**AIM**.
Identify every line in the records that contains the word "trapezoid", and copy each such line in full.

**STORED DATA**.
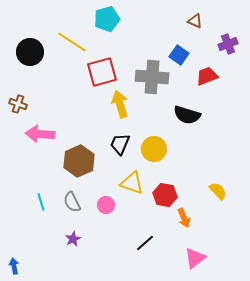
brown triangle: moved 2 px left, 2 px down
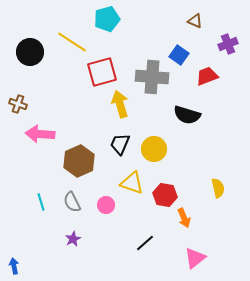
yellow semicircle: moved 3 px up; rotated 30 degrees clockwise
---
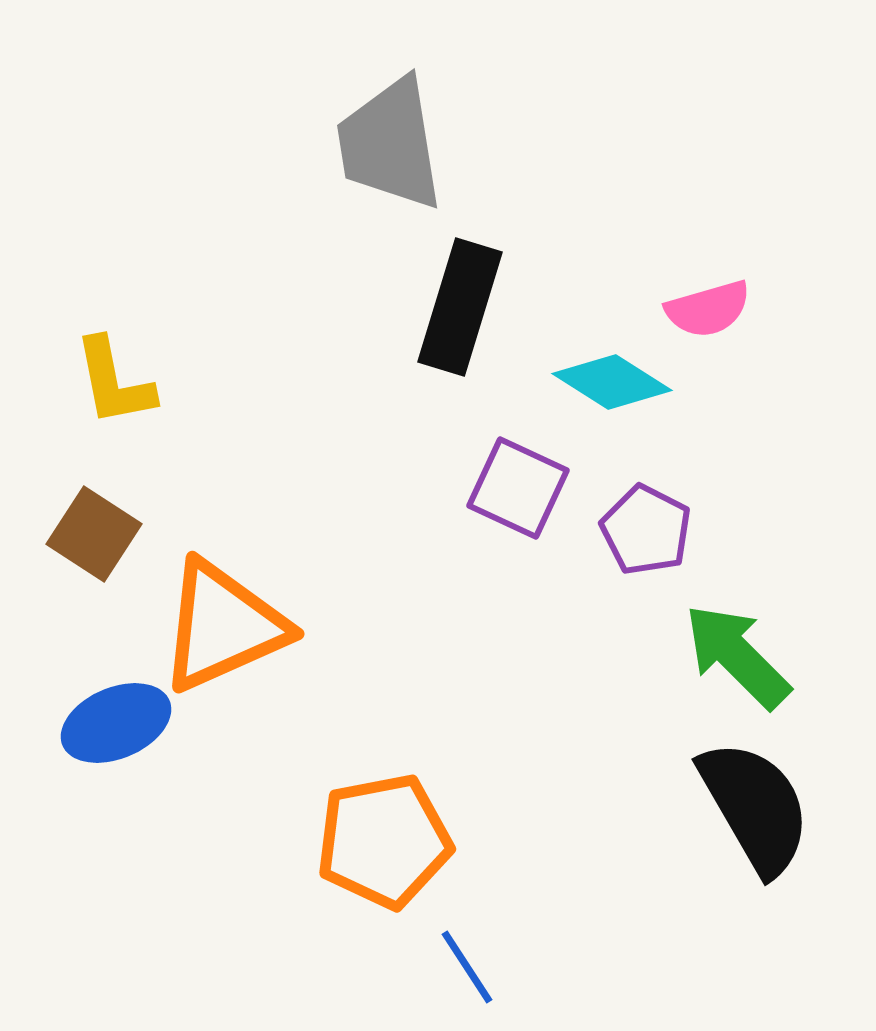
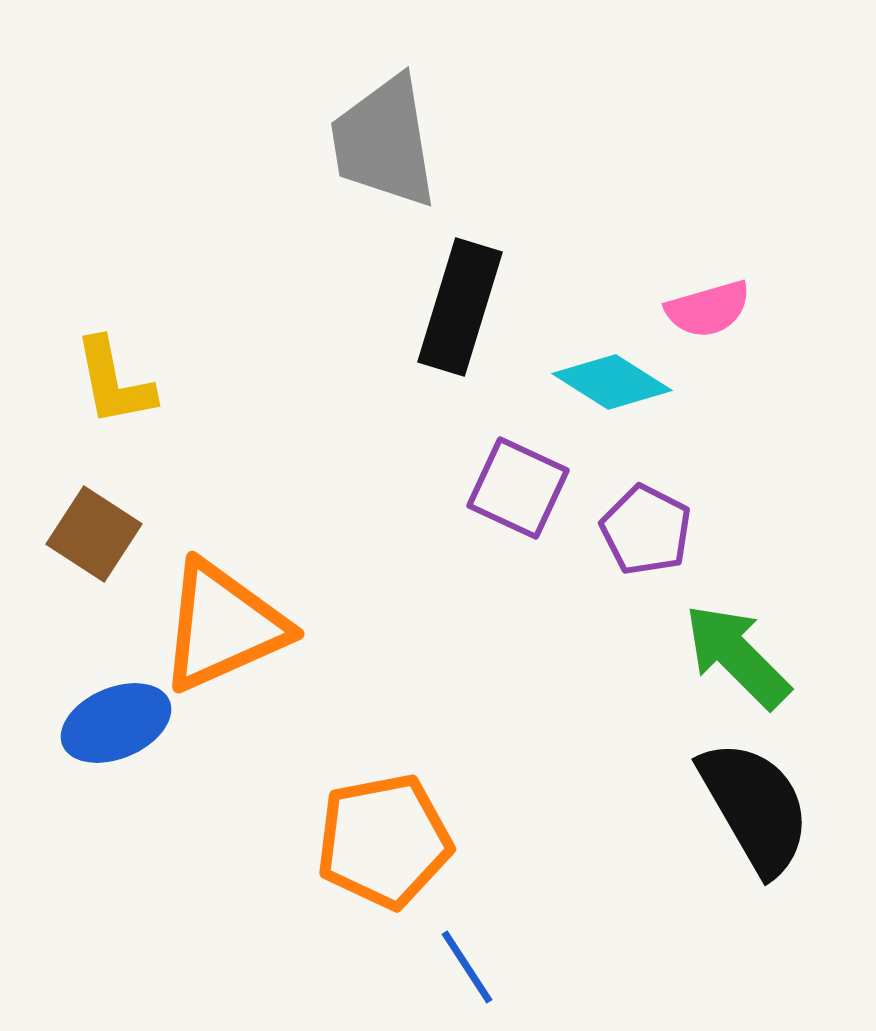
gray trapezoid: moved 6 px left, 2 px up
==
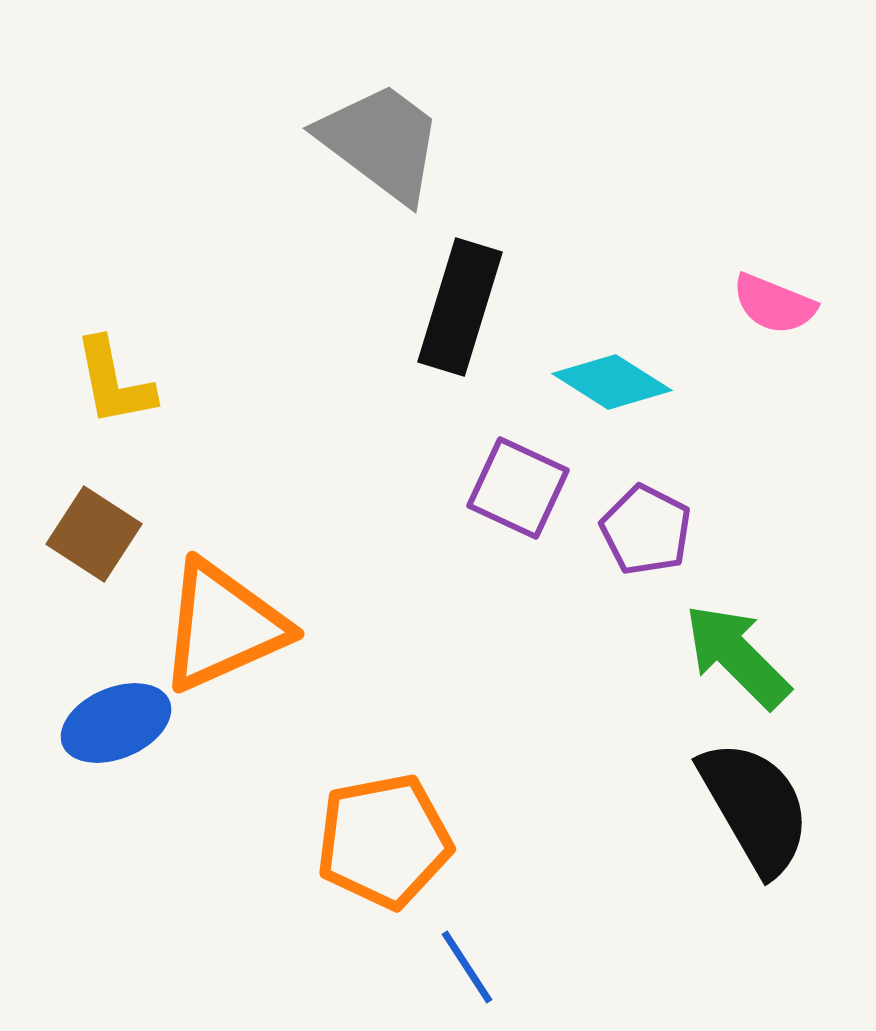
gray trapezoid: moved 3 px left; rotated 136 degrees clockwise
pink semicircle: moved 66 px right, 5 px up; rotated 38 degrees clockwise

**CORRECT ANSWER**.
gray trapezoid: moved 6 px left, 2 px up
gray trapezoid: moved 3 px left; rotated 136 degrees clockwise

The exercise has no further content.